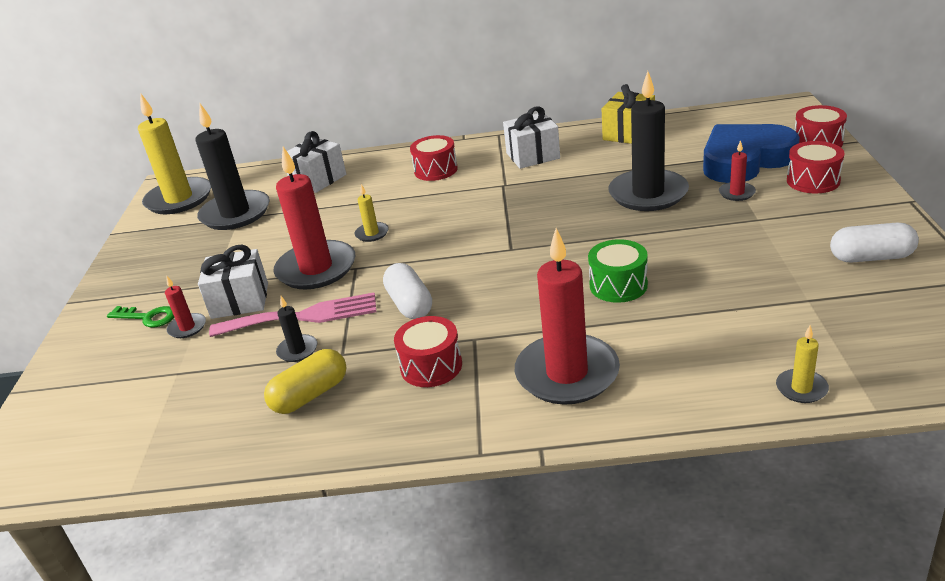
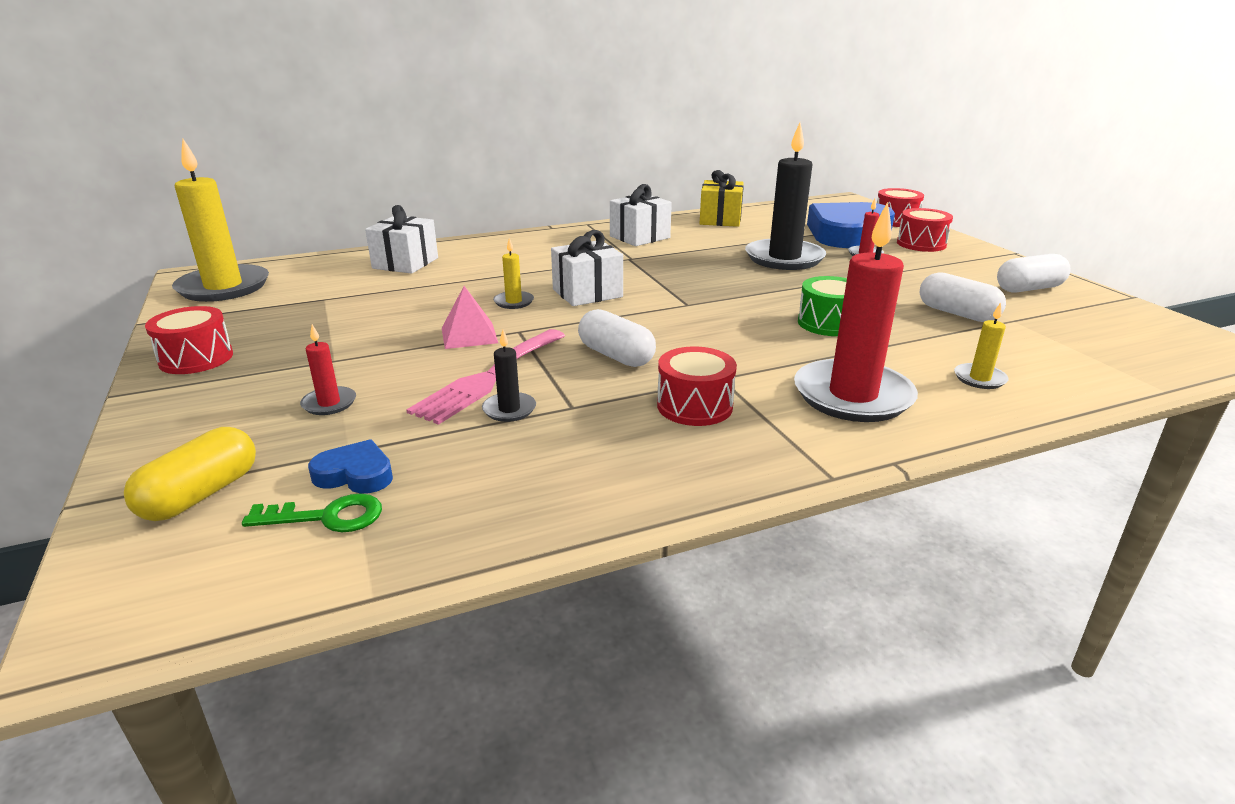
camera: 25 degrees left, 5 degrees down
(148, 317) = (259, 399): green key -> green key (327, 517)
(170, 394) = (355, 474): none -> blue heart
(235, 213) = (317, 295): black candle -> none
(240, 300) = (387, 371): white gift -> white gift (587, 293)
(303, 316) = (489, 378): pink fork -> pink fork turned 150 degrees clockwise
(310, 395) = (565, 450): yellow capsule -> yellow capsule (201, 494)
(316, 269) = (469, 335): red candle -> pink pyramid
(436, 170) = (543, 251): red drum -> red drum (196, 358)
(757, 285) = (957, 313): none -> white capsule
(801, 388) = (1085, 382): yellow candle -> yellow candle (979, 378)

★ ★ ★ ★

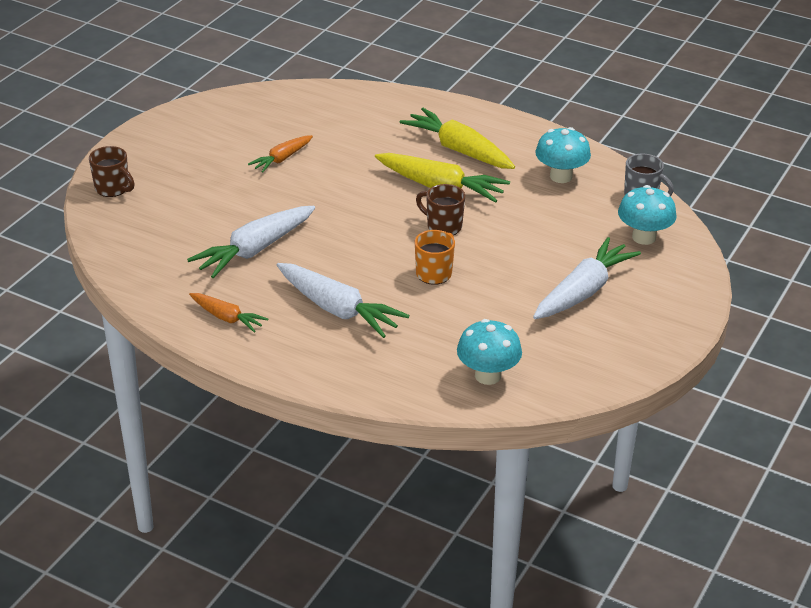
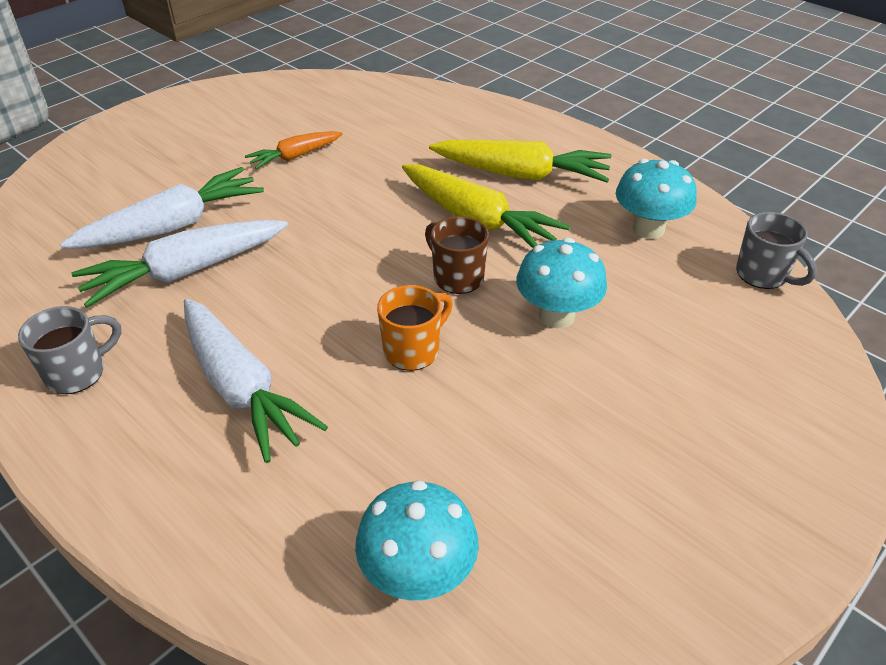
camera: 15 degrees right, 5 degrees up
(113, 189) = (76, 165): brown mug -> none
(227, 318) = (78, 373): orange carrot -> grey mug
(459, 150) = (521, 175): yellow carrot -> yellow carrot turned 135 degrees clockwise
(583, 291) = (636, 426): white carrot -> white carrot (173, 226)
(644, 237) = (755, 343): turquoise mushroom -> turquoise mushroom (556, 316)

★ ★ ★ ★

Number only, please: work out how many lines of the listing hold "camera".

**Task answer**.
2